### PROBLEM DETAILS:
The required output is an exact restatement of the lines, starting with the one that contains "yellow robot: 0 -> 1" and finishing with the last line of the listing. It contains no pictures.

### DATA TO USE:
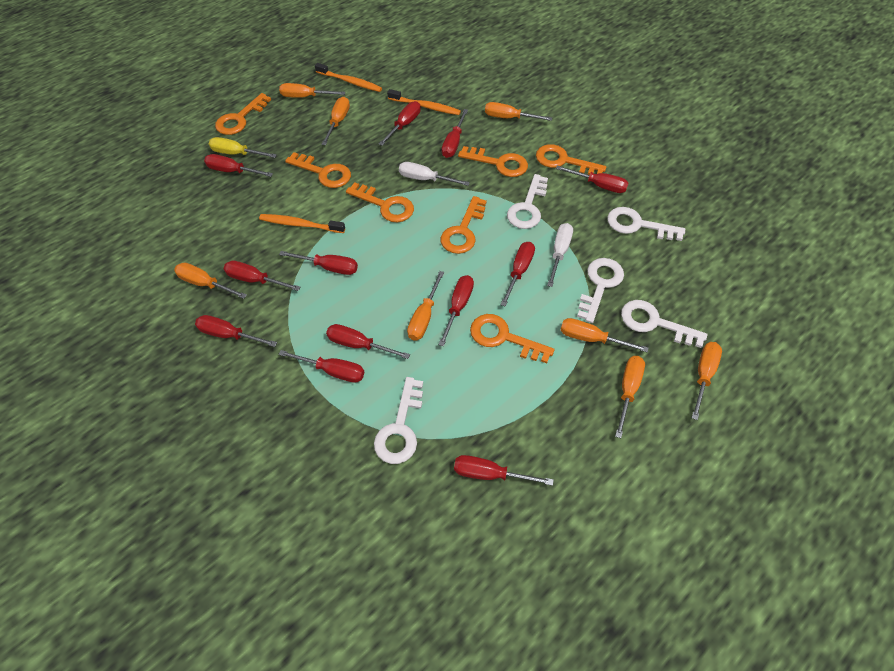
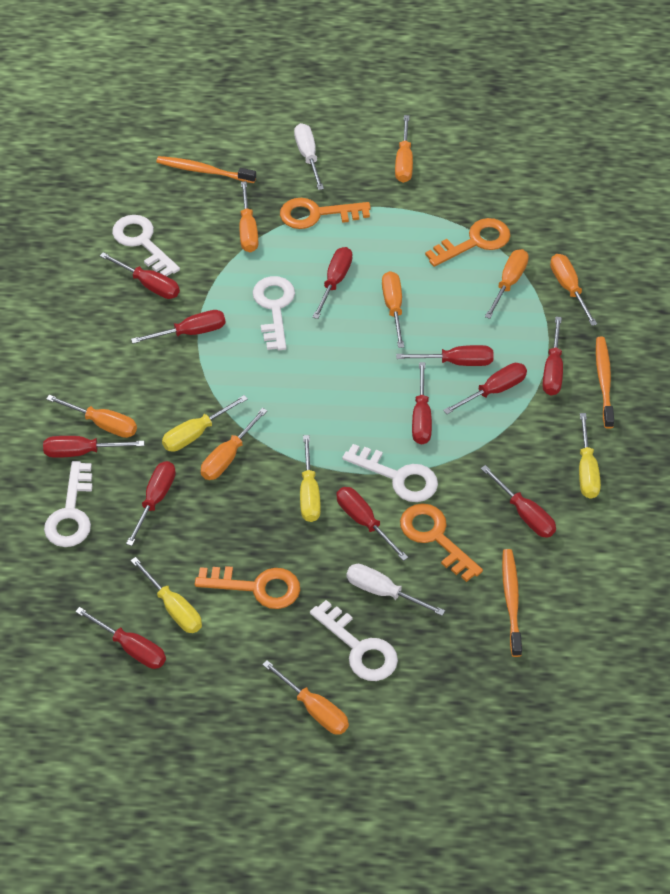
orange key: 7 -> 4
yellow screwdriver: 1 -> 4

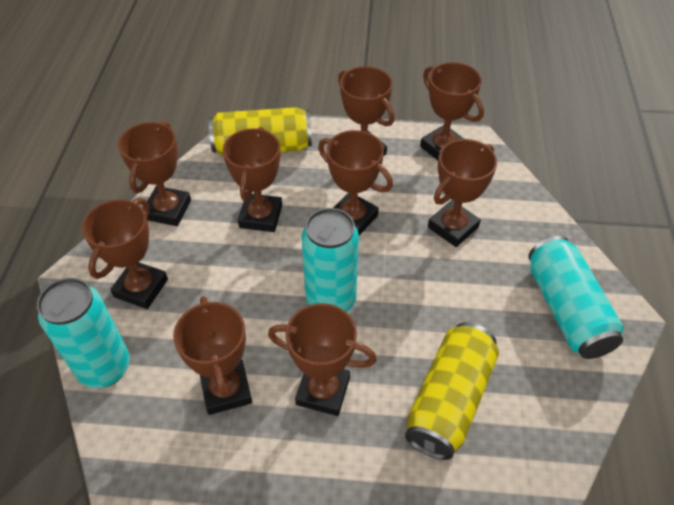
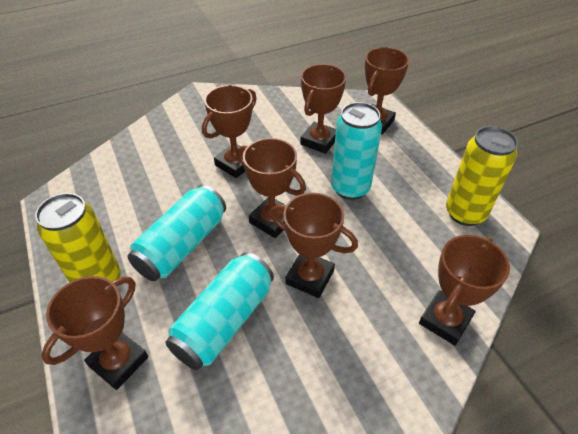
brown trophy: 9 -> 7

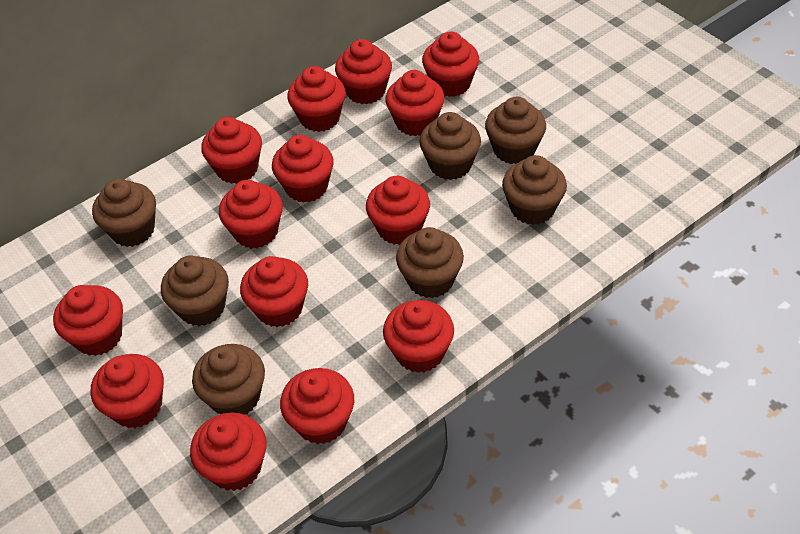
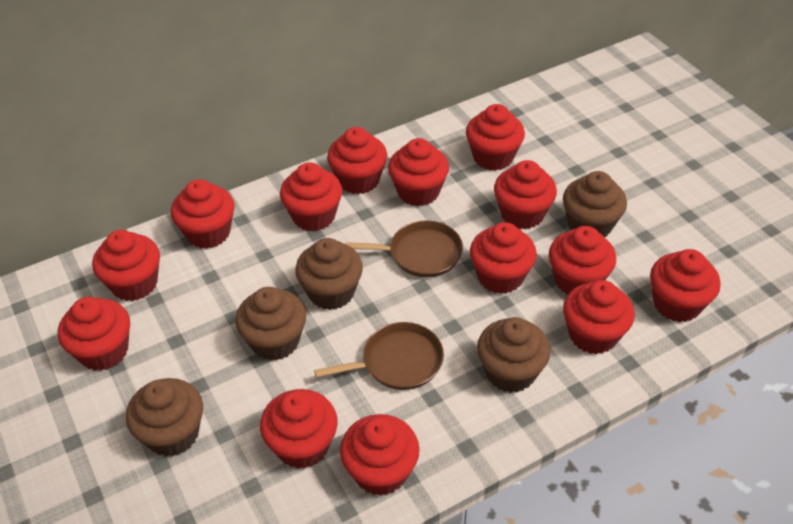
brown cupcake: 7 -> 5
brown pan: 0 -> 2

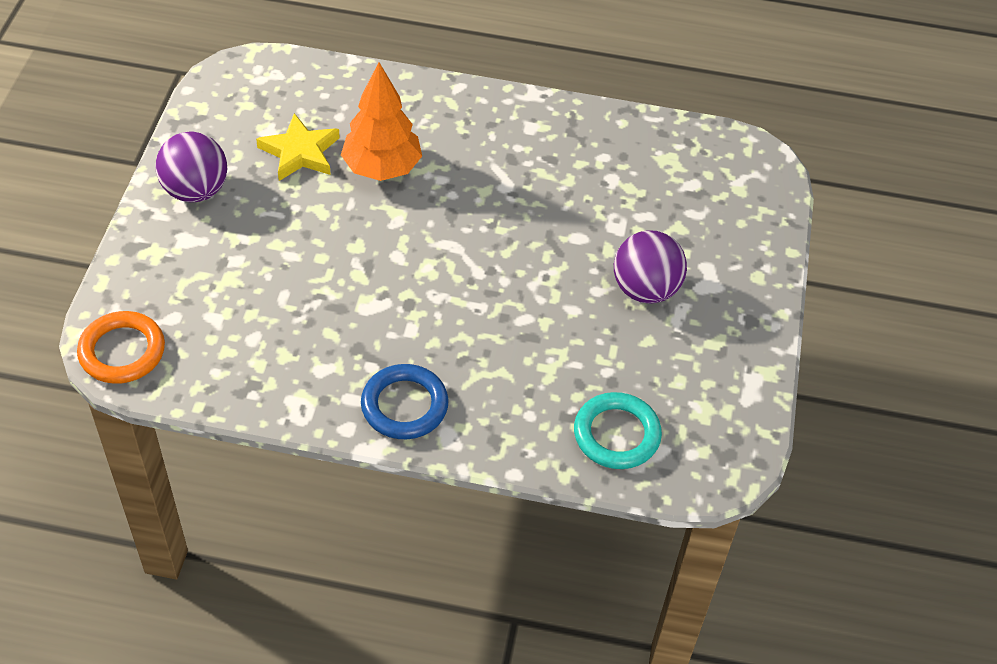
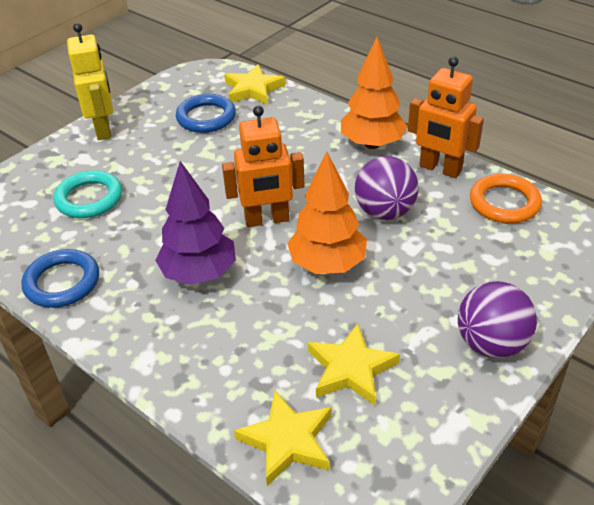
blue ring: 1 -> 2
orange robot: 0 -> 2
orange tree: 1 -> 2
purple tree: 0 -> 1
yellow robot: 0 -> 1
yellow star: 1 -> 3

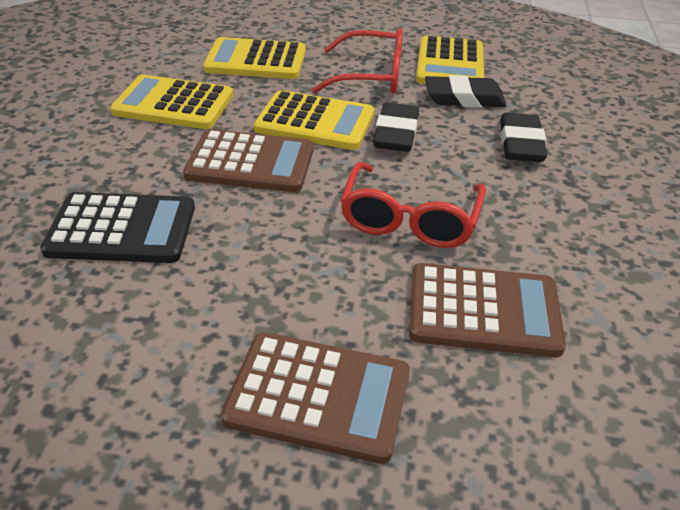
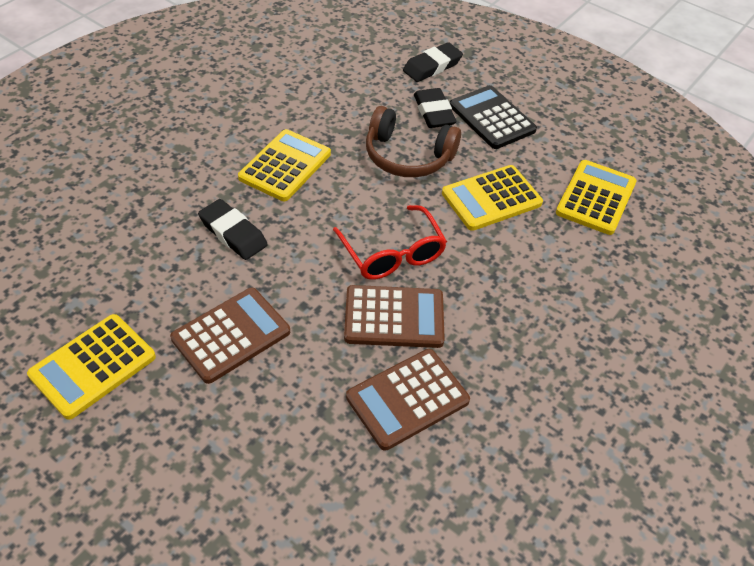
brown headphones: 0 -> 1
red glasses: 2 -> 1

### SOLUTION TO THE EXERCISE:
yellow robot: 0 -> 1
yellow star: 1 -> 3

brown headphones: 0 -> 1
red glasses: 2 -> 1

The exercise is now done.